### Required work
Tally up the lines below that contain the word "moved" and give the total alone.

Records excerpted from a collection:
•••••

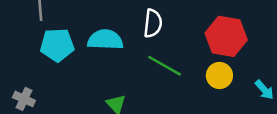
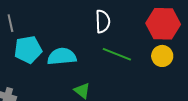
cyan semicircle: (105, 40) -> (62, 56), moved

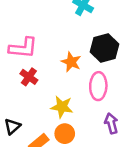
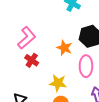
pink L-shape: (23, 48) -> (27, 38), turned -45

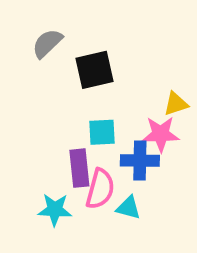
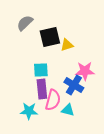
yellow triangle: (176, 104) -> (67, 45), moved
cyan square: (102, 132) -> (41, 70), moved
blue cross: (140, 161) -> (74, 85), turned 30

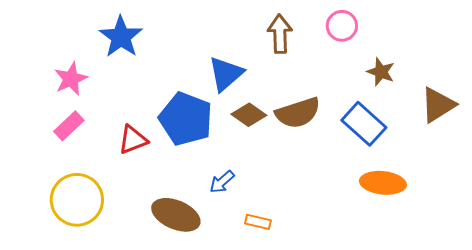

•••••

### Task solution
3